[[ DATA LISTING open ]]

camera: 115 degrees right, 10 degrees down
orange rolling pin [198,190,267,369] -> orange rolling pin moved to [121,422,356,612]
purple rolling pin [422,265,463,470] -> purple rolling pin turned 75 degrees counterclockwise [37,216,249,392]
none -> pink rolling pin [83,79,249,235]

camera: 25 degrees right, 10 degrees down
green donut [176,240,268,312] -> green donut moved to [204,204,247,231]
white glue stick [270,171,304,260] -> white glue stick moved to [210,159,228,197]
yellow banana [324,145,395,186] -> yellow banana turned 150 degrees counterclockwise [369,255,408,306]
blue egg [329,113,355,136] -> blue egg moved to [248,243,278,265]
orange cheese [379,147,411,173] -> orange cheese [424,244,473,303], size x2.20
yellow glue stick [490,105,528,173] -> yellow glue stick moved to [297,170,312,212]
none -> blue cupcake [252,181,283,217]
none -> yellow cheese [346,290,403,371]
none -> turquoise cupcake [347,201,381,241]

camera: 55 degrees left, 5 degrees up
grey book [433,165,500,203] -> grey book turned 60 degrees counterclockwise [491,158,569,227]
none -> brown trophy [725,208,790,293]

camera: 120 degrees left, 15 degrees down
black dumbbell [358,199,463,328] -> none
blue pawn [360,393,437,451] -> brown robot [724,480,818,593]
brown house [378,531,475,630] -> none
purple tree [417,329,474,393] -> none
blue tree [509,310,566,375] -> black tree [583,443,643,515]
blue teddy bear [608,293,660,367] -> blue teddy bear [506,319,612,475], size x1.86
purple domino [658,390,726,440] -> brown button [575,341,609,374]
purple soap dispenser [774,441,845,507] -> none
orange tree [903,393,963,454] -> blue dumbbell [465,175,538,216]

[[ DATA LISTING closed ]]

▸ TASK DETAILS:
Print only the lines that run from the start of the listing to the line bearing "white glue stick [270,171,304,260]"; please keep the first line and that last one, exactly as they appear.

▸ WRITTEN ANSWER:
camera: 115 degrees right, 10 degrees down
orange rolling pin [198,190,267,369] -> orange rolling pin moved to [121,422,356,612]
purple rolling pin [422,265,463,470] -> purple rolling pin turned 75 degrees counterclockwise [37,216,249,392]
none -> pink rolling pin [83,79,249,235]

camera: 25 degrees right, 10 degrees down
green donut [176,240,268,312] -> green donut moved to [204,204,247,231]
white glue stick [270,171,304,260] -> white glue stick moved to [210,159,228,197]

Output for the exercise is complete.